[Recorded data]
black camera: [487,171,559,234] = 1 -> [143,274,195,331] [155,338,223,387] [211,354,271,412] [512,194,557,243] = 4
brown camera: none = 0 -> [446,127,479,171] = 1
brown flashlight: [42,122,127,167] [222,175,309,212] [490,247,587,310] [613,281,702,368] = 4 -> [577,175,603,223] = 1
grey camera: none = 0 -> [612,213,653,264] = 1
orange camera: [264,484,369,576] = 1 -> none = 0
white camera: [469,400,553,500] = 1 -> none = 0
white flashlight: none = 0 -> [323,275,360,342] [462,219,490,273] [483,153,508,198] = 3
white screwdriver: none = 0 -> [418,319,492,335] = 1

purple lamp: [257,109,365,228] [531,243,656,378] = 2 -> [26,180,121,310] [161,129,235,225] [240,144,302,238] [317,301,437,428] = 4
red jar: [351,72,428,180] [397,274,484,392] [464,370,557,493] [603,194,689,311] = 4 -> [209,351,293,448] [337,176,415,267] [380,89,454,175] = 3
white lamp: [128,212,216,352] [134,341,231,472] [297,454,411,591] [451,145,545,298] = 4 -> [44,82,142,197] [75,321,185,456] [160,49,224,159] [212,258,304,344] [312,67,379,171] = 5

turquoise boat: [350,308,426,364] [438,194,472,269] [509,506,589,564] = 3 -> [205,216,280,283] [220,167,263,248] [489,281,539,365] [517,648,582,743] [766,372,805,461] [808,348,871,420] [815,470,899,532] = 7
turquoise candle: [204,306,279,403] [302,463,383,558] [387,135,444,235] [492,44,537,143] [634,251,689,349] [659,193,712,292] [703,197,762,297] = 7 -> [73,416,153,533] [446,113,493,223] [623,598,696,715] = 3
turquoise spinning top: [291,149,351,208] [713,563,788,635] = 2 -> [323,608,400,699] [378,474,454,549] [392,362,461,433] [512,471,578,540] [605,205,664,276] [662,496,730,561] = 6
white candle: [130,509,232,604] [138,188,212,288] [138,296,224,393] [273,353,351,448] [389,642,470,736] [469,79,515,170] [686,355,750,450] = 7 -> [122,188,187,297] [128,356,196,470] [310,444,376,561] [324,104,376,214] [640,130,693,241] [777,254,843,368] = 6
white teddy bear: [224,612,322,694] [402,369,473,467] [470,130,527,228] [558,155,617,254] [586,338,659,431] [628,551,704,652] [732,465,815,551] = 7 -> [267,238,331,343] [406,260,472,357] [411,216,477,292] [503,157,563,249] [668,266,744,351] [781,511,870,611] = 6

--

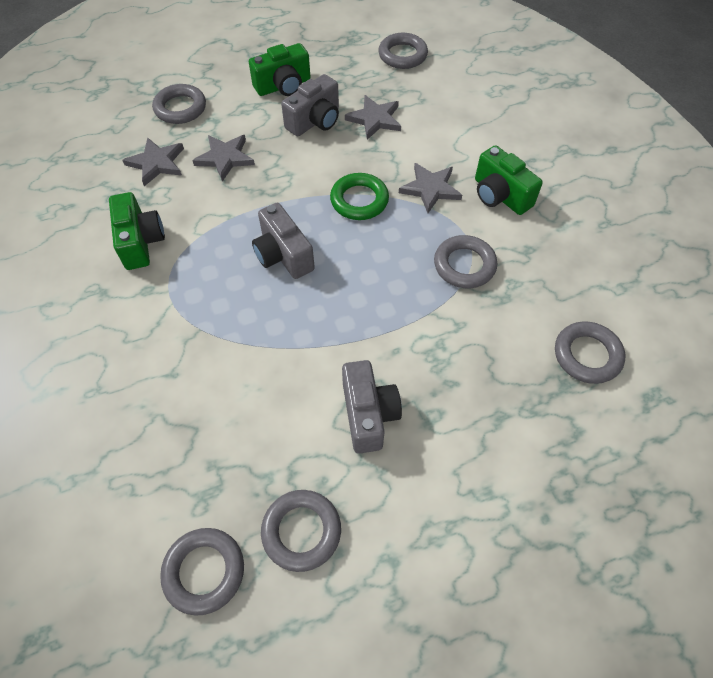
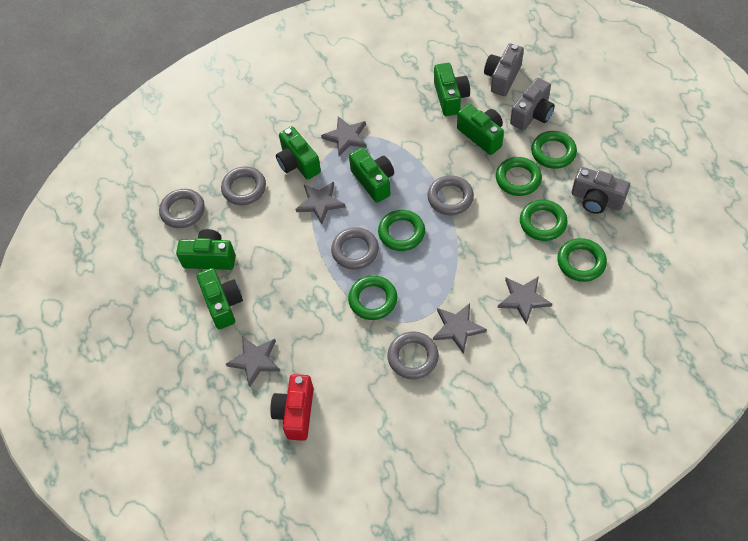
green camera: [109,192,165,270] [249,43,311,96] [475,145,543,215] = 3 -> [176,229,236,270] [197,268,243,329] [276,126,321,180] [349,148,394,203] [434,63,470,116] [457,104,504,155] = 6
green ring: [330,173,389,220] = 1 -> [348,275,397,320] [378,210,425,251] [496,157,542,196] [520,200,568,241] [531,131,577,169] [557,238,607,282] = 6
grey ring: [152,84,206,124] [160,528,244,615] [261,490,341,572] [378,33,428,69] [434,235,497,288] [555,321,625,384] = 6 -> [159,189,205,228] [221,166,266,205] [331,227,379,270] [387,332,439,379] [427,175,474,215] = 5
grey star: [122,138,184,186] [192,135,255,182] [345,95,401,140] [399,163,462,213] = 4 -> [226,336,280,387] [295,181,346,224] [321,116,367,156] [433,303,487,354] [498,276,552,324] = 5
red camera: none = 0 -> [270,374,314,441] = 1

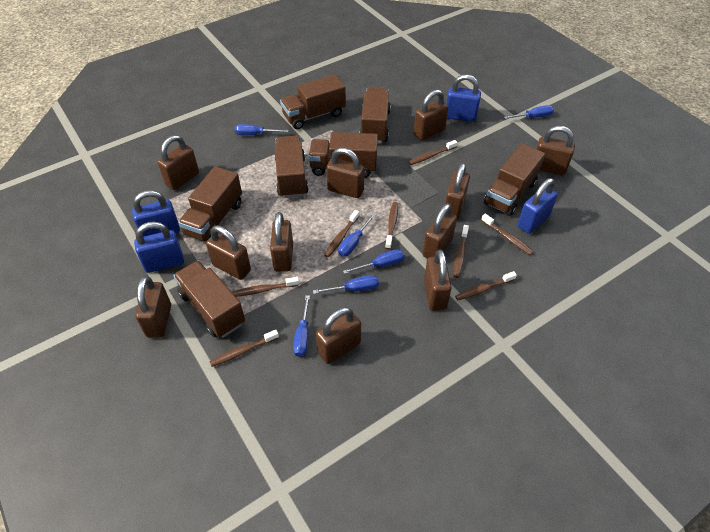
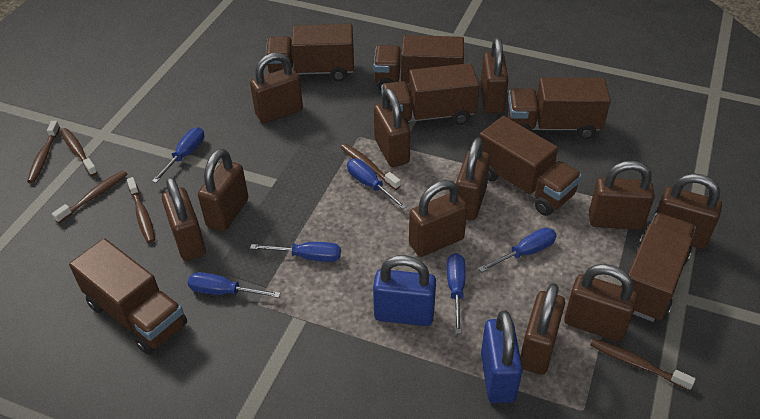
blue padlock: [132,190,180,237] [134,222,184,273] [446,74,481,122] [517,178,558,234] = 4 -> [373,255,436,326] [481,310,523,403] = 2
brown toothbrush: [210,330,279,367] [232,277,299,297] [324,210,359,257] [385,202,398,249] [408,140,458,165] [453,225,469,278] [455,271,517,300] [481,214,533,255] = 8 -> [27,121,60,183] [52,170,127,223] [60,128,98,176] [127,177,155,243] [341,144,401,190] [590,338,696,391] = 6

What is expected: In the entries above, please find the line with "grey camera: none" and the line with "white screwdriver: none", then write out exactly those two lines and every line between them, and nothing more.

Response for this exercise:
grey camera: none = 0 -> [612,213,653,264] = 1
orange camera: [264,484,369,576] = 1 -> none = 0
white camera: [469,400,553,500] = 1 -> none = 0
white flashlight: none = 0 -> [323,275,360,342] [462,219,490,273] [483,153,508,198] = 3
white screwdriver: none = 0 -> [418,319,492,335] = 1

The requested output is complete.